* EXERCISE OBJECTIVE: Beginning with the line below that contains "camera: 50 degrees right, 10 degrees up" and ending with the line that contains "(991, 324) = (600, 461): turquoise", copy every line exactly. Copy nothing else.

* INFORMATION PROVIDED:
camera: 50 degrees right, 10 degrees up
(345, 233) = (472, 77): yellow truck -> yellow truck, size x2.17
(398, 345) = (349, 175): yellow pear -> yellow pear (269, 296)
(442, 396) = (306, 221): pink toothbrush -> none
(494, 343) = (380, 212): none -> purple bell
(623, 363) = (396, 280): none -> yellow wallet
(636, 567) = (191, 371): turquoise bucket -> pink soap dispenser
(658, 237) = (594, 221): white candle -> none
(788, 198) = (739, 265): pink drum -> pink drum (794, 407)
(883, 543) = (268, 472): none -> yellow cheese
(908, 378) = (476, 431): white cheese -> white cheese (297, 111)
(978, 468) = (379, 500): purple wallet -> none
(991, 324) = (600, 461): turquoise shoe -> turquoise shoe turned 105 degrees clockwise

--

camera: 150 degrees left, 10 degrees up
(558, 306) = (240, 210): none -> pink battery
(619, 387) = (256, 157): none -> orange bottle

* OUTPUT OF THE TASK:
camera: 50 degrees right, 10 degrees up
(345, 233) = (472, 77): yellow truck -> yellow truck, size x2.17
(398, 345) = (349, 175): yellow pear -> yellow pear (269, 296)
(442, 396) = (306, 221): pink toothbrush -> none
(494, 343) = (380, 212): none -> purple bell
(623, 363) = (396, 280): none -> yellow wallet
(636, 567) = (191, 371): turquoise bucket -> pink soap dispenser
(658, 237) = (594, 221): white candle -> none
(788, 198) = (739, 265): pink drum -> pink drum (794, 407)
(883, 543) = (268, 472): none -> yellow cheese
(908, 378) = (476, 431): white cheese -> white cheese (297, 111)
(978, 468) = (379, 500): purple wallet -> none
(991, 324) = (600, 461): turquoise shoe -> turquoise shoe turned 105 degrees clockwise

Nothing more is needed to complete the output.